* [Problem requirements]:
Reproduce exactly the lines below from the one containing "camera: 35 degrees left, 0 degrees up" through the one containing "(654, 188) = (443, 96): green", including both, and nothing else.

* [The input]:
# # # # # # #

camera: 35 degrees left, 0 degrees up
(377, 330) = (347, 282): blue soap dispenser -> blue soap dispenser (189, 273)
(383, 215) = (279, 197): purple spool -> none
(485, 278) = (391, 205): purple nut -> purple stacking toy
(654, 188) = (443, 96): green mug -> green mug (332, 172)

# # # # # # #

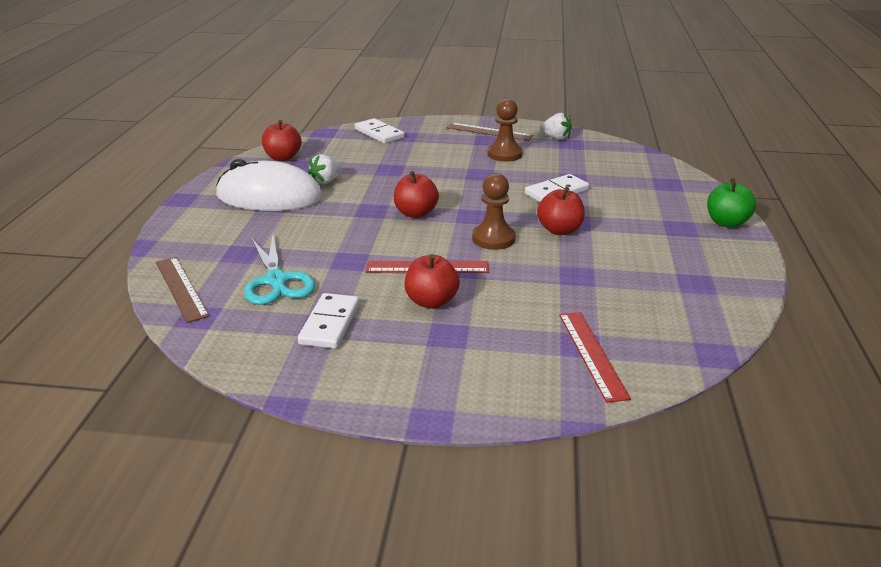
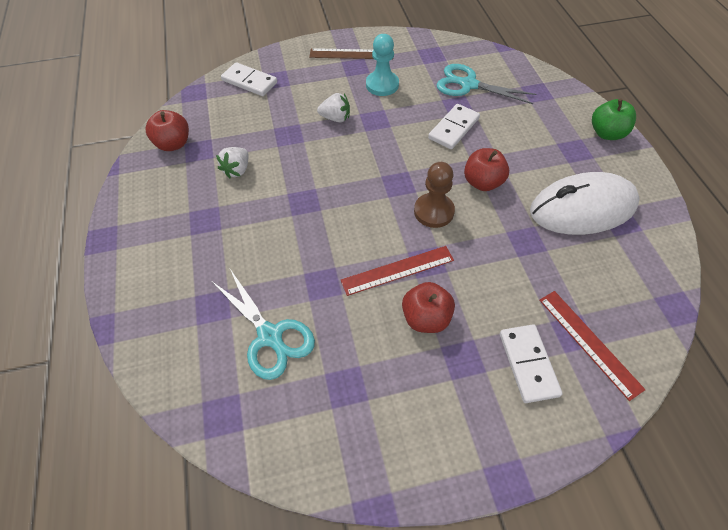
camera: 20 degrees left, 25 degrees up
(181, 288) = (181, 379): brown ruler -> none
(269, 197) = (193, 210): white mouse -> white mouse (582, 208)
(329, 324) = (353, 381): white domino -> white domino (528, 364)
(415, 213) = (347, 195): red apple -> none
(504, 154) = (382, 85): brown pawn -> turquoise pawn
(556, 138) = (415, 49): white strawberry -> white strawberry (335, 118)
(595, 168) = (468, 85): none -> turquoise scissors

# # # # # # #

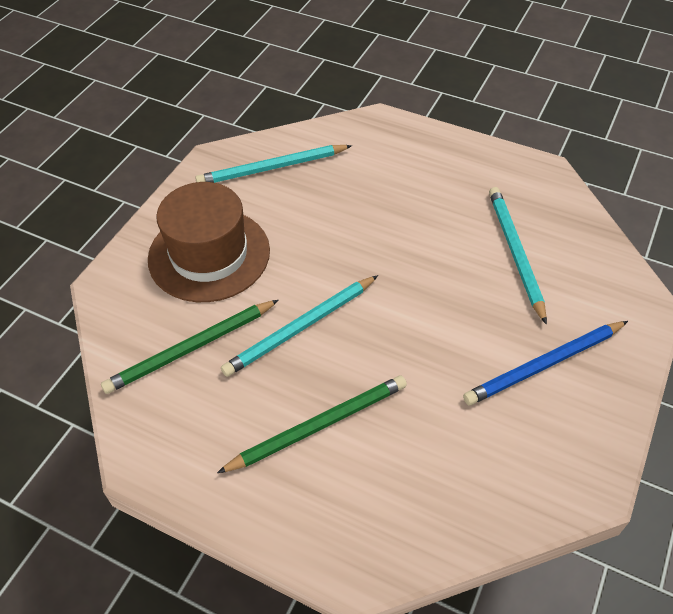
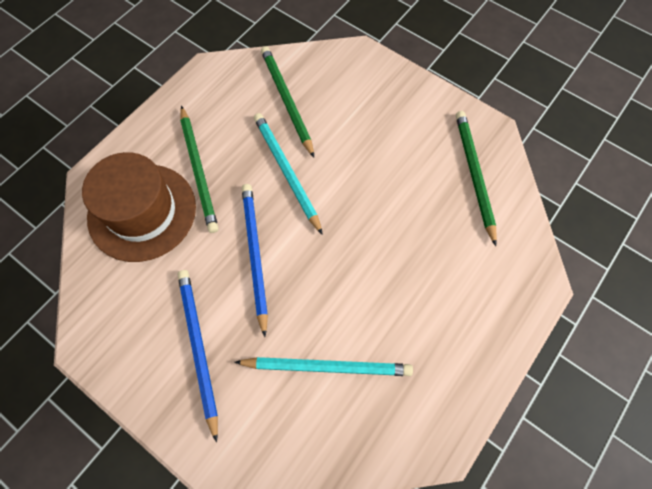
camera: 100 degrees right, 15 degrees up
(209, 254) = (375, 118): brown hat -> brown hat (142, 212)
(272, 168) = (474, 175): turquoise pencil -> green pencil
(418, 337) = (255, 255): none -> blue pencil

# # # # # # #

* [Output for this exercise]:
camera: 35 degrees left, 0 degrees up
(377, 330) = (347, 282): blue soap dispenser -> blue soap dispenser (189, 273)
(383, 215) = (279, 197): purple spool -> none
(485, 278) = (391, 205): purple nut -> purple stacking toy
(654, 188) = (443, 96): green mug -> green mug (332, 172)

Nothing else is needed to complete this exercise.